THE TASK: Go through the listing below. Copy each line that has the string "degrees".

------ RECORD EXTRACTS ------

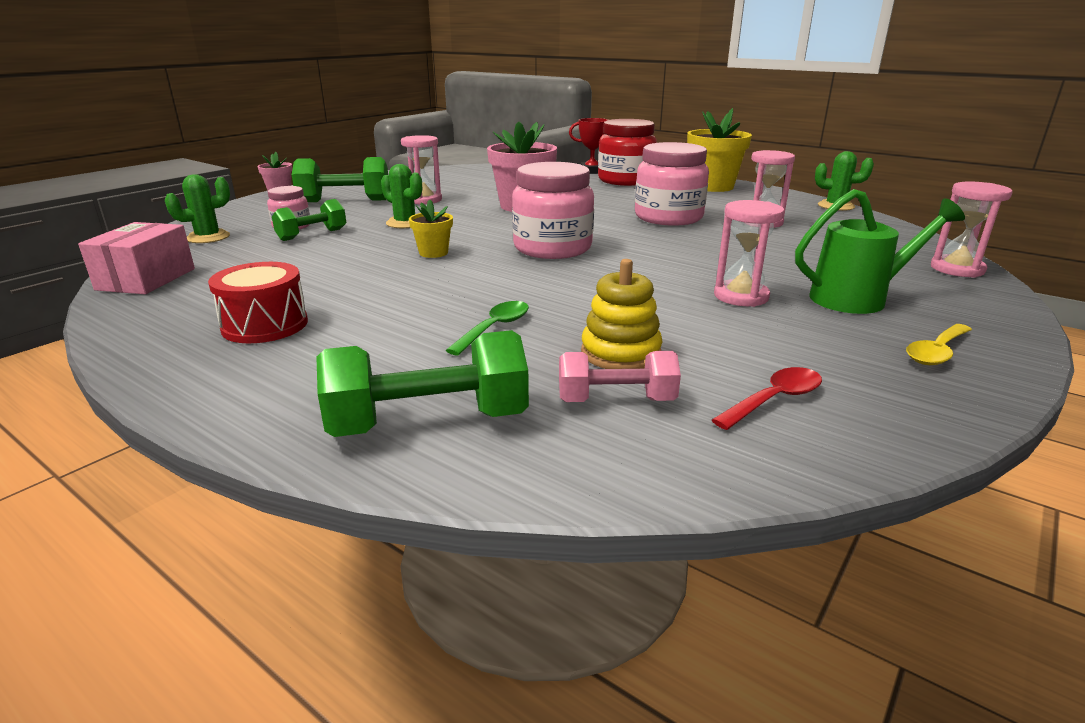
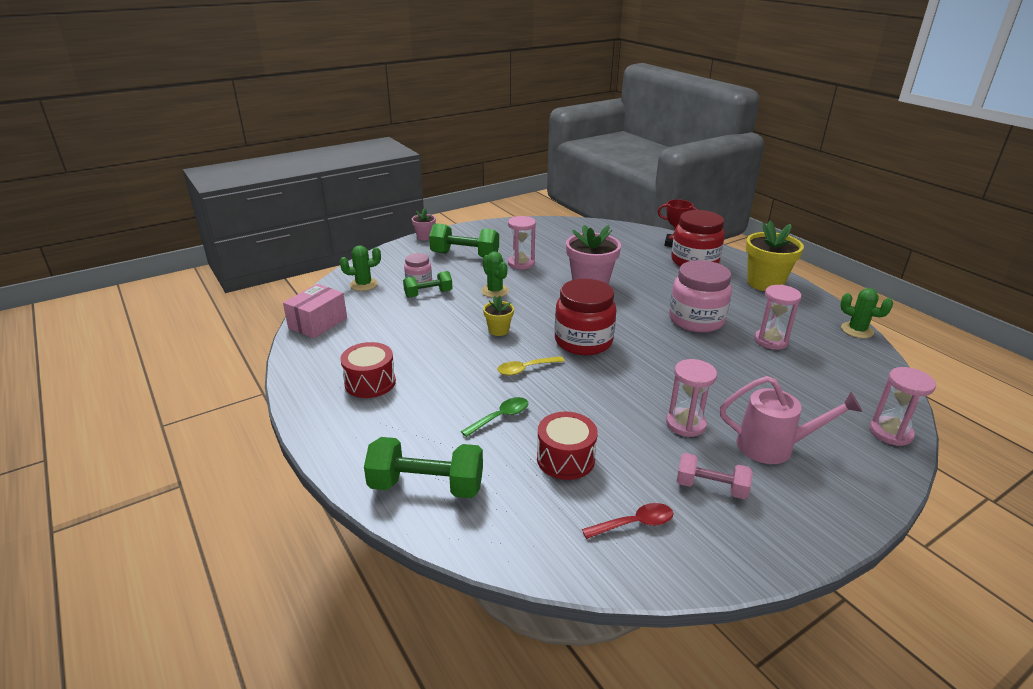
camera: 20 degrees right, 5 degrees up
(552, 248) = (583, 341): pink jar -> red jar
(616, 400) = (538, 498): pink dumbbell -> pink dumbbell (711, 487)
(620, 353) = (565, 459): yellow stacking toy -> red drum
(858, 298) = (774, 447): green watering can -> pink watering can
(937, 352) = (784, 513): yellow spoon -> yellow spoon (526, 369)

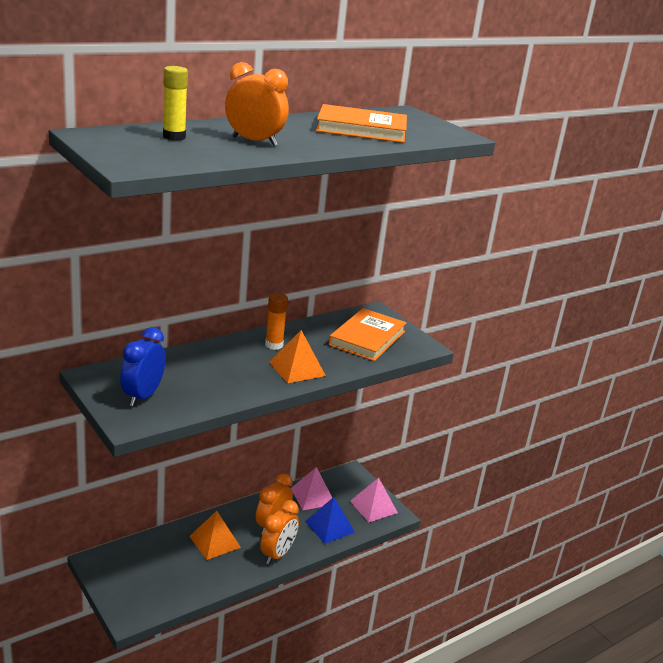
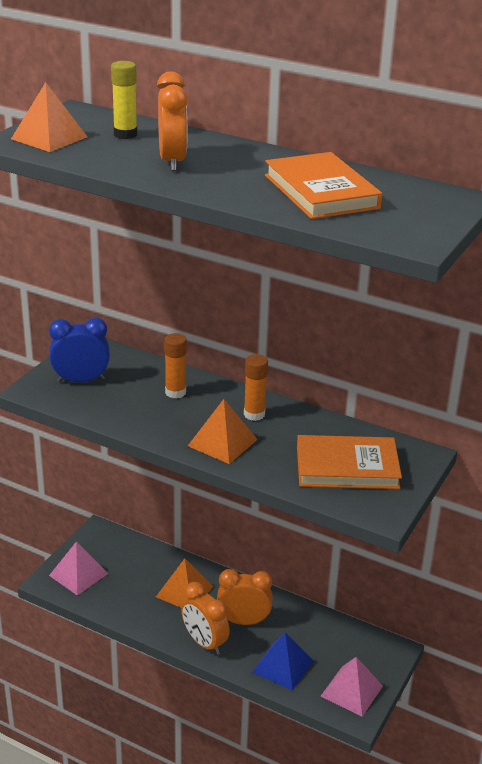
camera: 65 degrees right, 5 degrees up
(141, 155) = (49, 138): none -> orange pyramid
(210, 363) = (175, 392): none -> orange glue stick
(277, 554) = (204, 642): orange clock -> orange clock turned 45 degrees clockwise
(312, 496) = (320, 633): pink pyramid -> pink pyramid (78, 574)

------

RESULT FOR THIS TASK:
camera: 20 degrees right, 5 degrees up
camera: 65 degrees right, 5 degrees up
(277, 554) = (204, 642): orange clock -> orange clock turned 45 degrees clockwise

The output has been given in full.